## [Exercise directions]
Would you transcribe word for word every line from the one containing "DRIVER pin IN2: GP15 -> GP14" to the end of the data, both ends included, and leave out the rest?

## [Data]
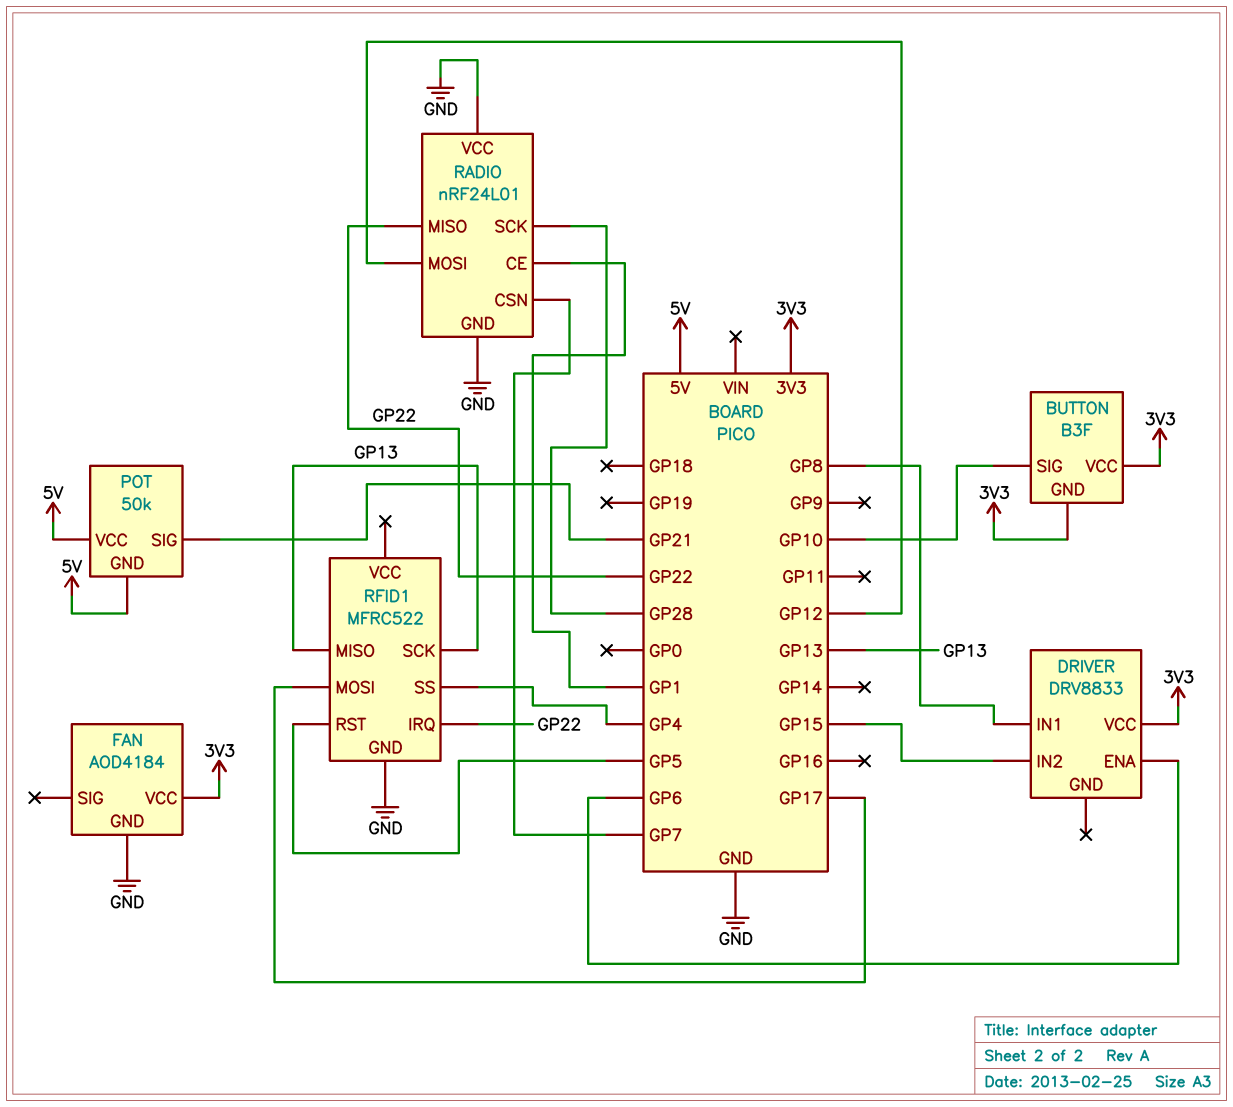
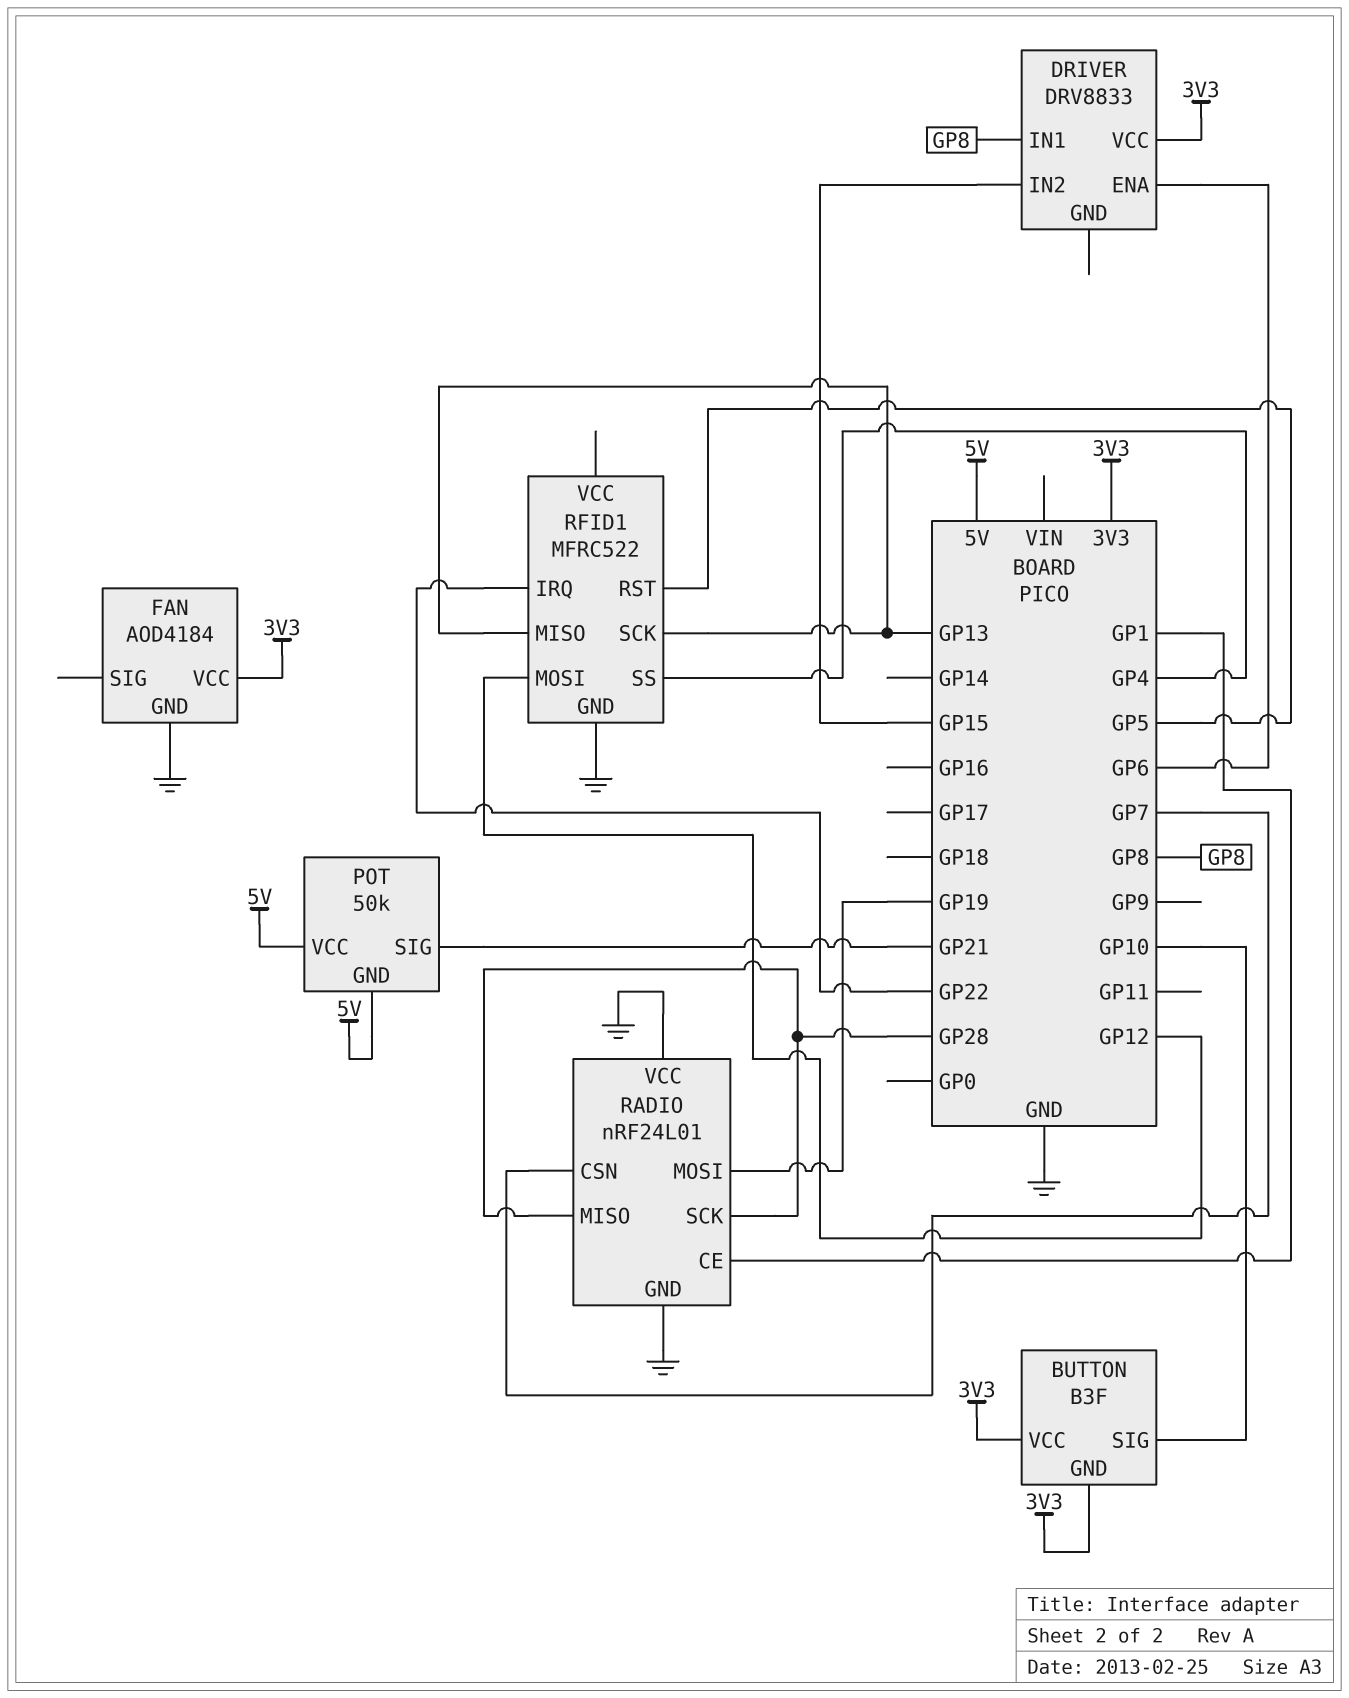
RADIO pin MISO: GP22 -> GP28
RADIO pin MOSI: GP12 -> GP19
RFID1 pin MOSI: GP17 -> GP12

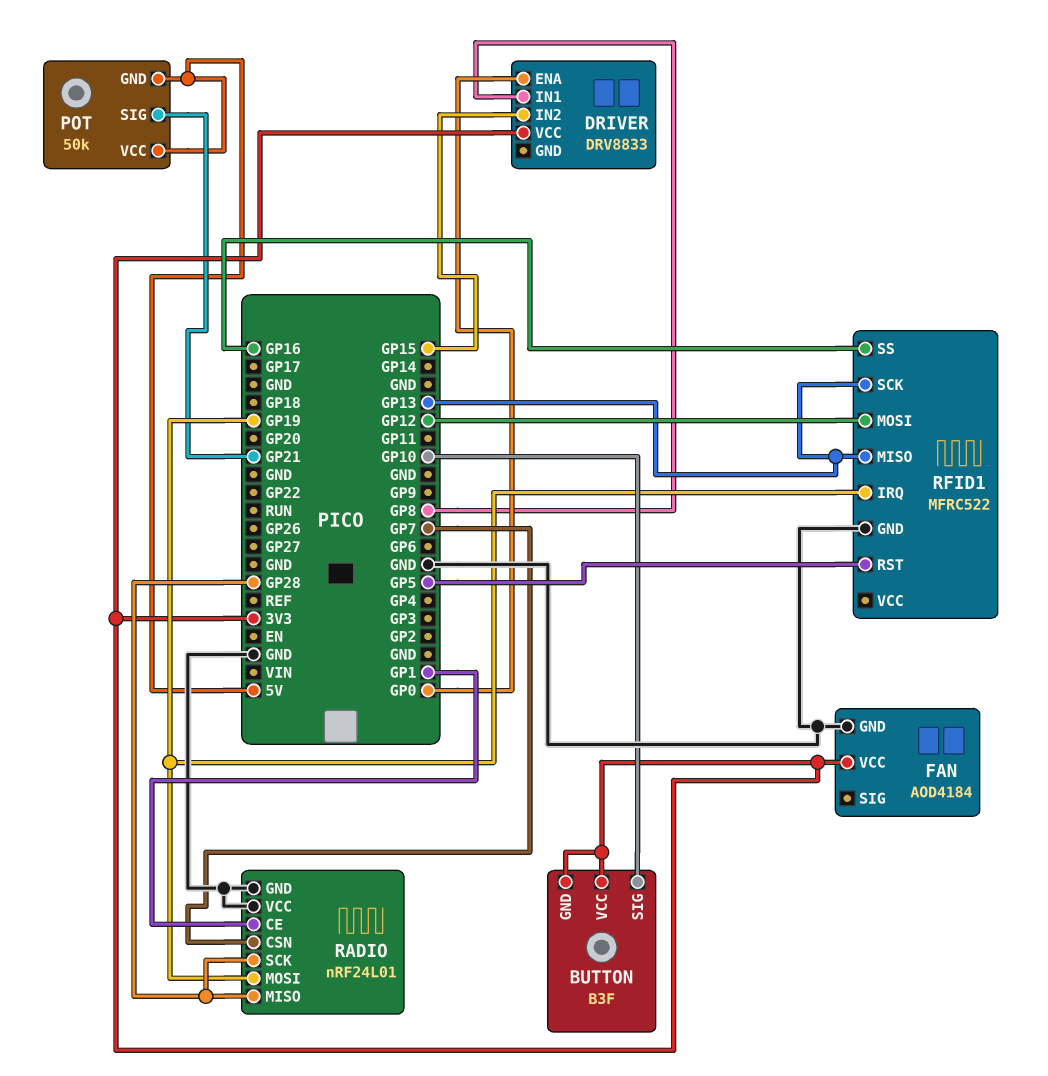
DRIVER pin ENA: GP6 -> GP0
RFID1 pin IRQ: GP22 -> GP19
RFID1 pin SS: GP4 -> GP16

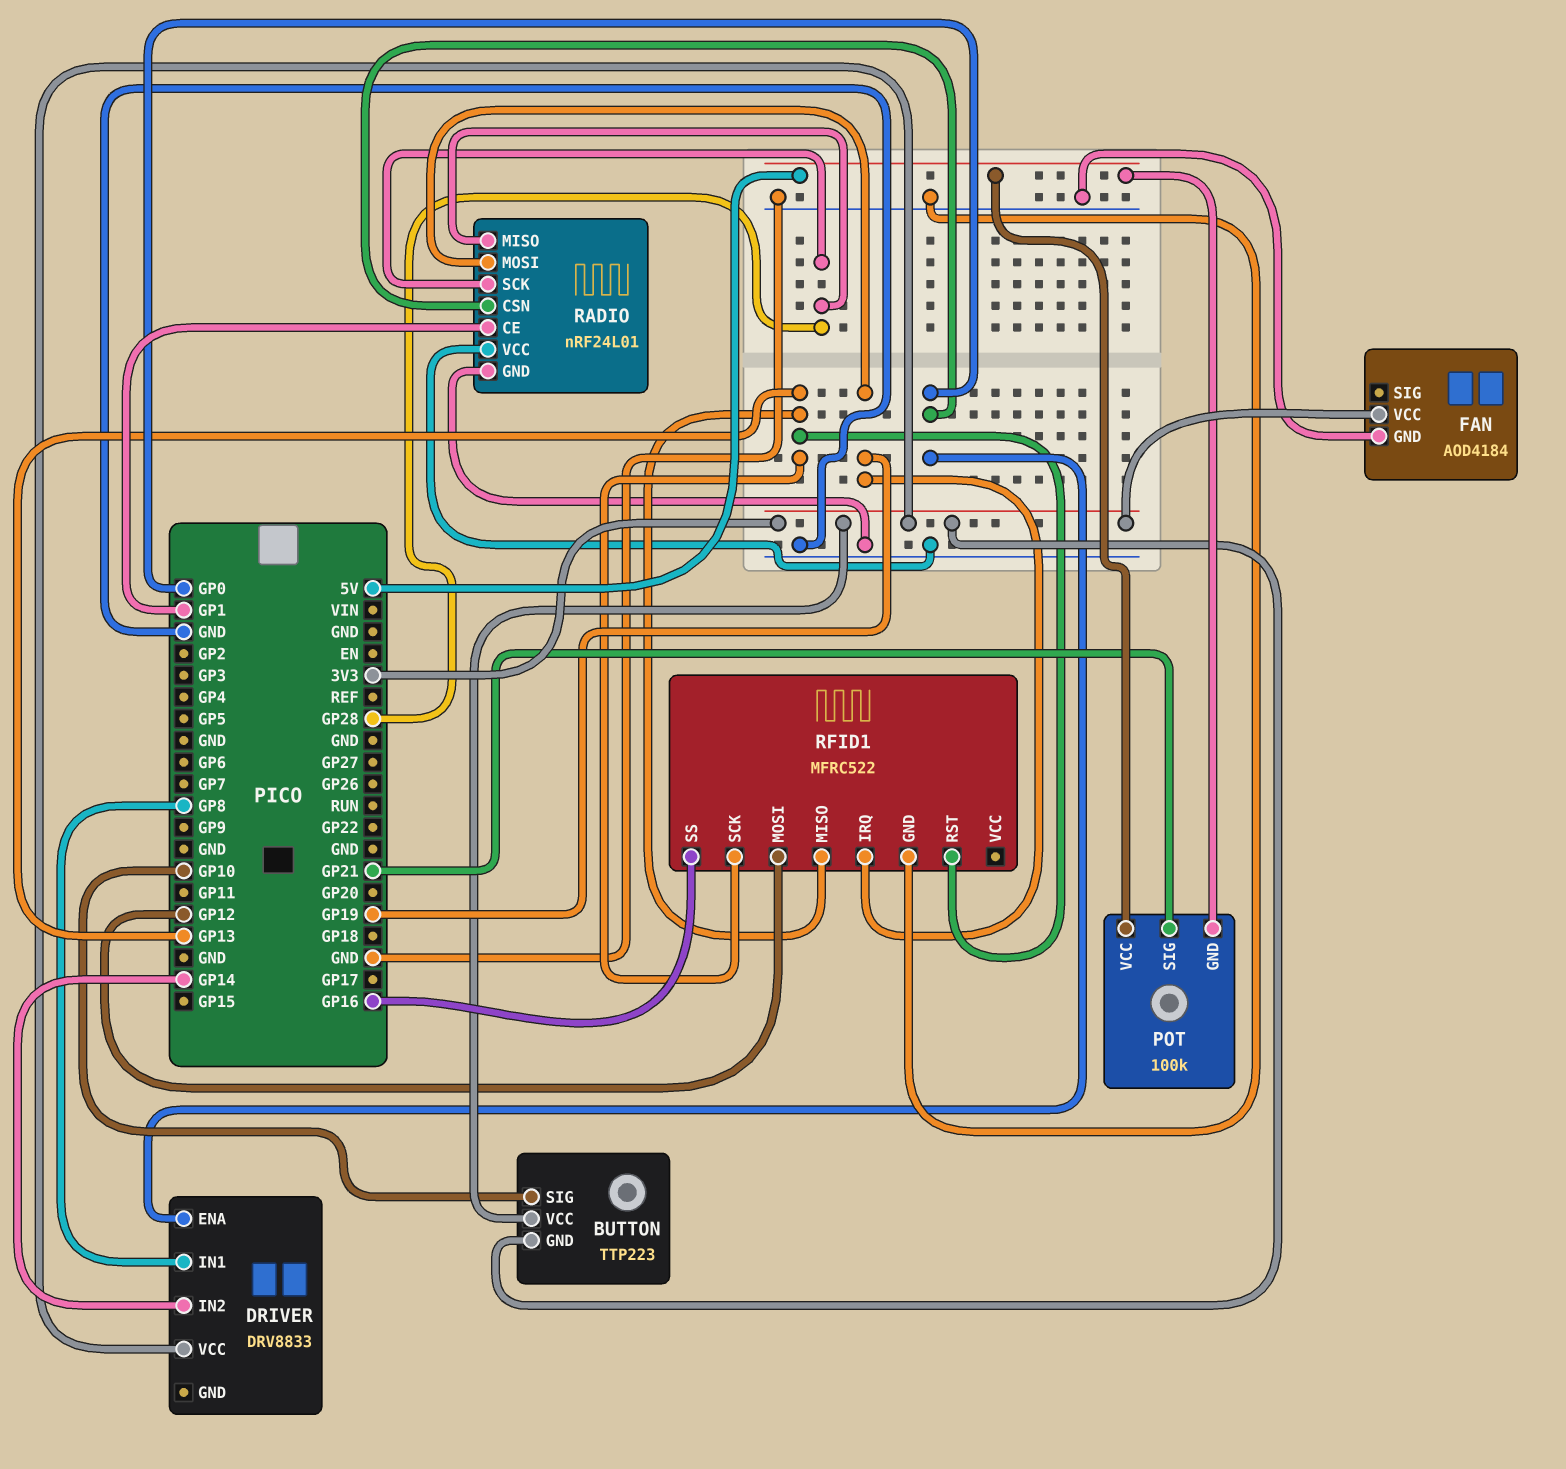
BUTTON: B3F -> TTP223
DRIVER pin IN2: GP15 -> GP14
POT: 50k -> 100k
RADIO pin CSN: GP7 -> GP0
RFID1 pin RST: GP5 -> GP13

## [The answer]
DRIVER pin IN2: GP15 -> GP14
POT: 50k -> 100k
RADIO pin CSN: GP7 -> GP0
RFID1 pin RST: GP5 -> GP13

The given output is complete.